Task objective:
Beginning at the line that contains "272 544 329" and ending at the last line of the entries, write out each line exactly; include nothing outside that span.

Records contained in a dataset
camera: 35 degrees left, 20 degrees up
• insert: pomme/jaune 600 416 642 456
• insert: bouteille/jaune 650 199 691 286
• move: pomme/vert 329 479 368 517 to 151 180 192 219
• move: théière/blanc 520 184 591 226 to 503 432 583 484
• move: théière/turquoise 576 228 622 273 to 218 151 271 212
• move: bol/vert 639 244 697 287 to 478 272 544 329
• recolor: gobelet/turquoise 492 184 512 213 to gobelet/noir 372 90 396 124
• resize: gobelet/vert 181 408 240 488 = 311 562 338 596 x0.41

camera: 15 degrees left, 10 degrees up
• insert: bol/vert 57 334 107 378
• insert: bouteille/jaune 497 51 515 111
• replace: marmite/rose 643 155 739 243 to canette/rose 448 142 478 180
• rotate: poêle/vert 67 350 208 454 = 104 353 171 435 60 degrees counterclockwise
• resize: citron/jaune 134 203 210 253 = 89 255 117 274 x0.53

Solution to this exercise:
• move: bol/vert 639 244 697 287 to 478 272 544 329
• recolor: gobelet/turquoise 492 184 512 213 to gobelet/noir 372 90 396 124
• resize: gobelet/vert 181 408 240 488 = 311 562 338 596 x0.41

camera: 15 degrees left, 10 degrees up
• insert: bol/vert 57 334 107 378
• insert: bouteille/jaune 497 51 515 111
• replace: marmite/rose 643 155 739 243 to canette/rose 448 142 478 180
• rotate: poêle/vert 67 350 208 454 = 104 353 171 435 60 degrees counterclockwise
• resize: citron/jaune 134 203 210 253 = 89 255 117 274 x0.53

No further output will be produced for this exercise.